--- DATASET EXTRACT Enclosed Below ---

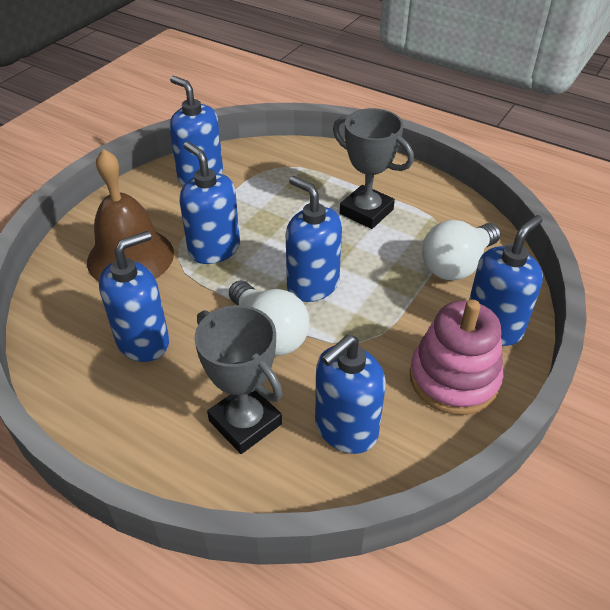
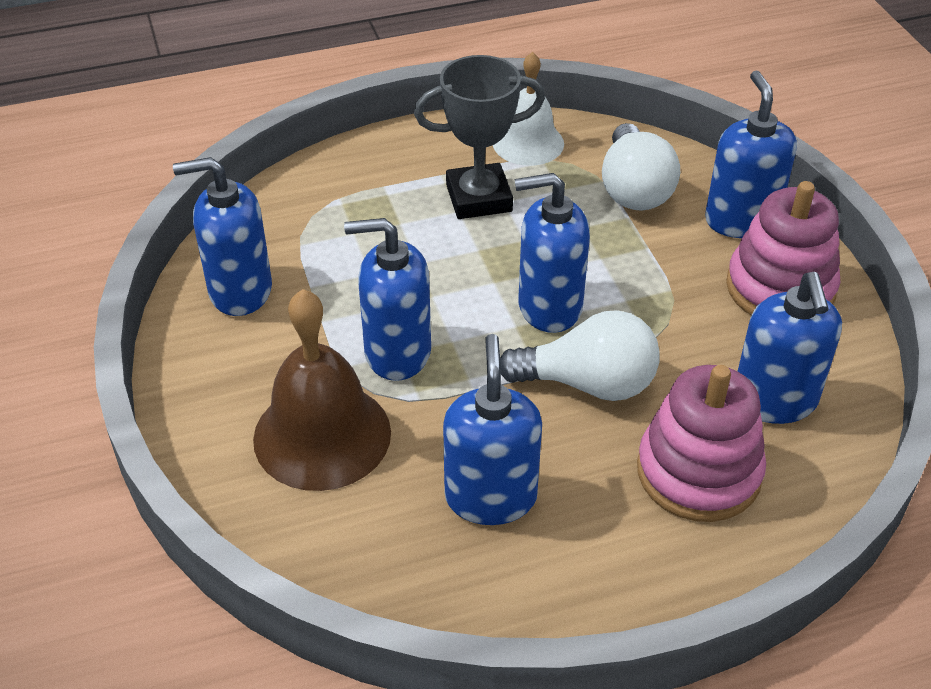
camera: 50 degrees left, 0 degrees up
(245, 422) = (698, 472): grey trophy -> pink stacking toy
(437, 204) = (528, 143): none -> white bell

--- End of Enclosed DATASET EXTRACT ---

> _ACTIVITY_:
What is needed here is each line above set down word for word, minus the images.

> _YOUR RESPONSE_:
camera: 50 degrees left, 0 degrees up
(245, 422) = (698, 472): grey trophy -> pink stacking toy
(437, 204) = (528, 143): none -> white bell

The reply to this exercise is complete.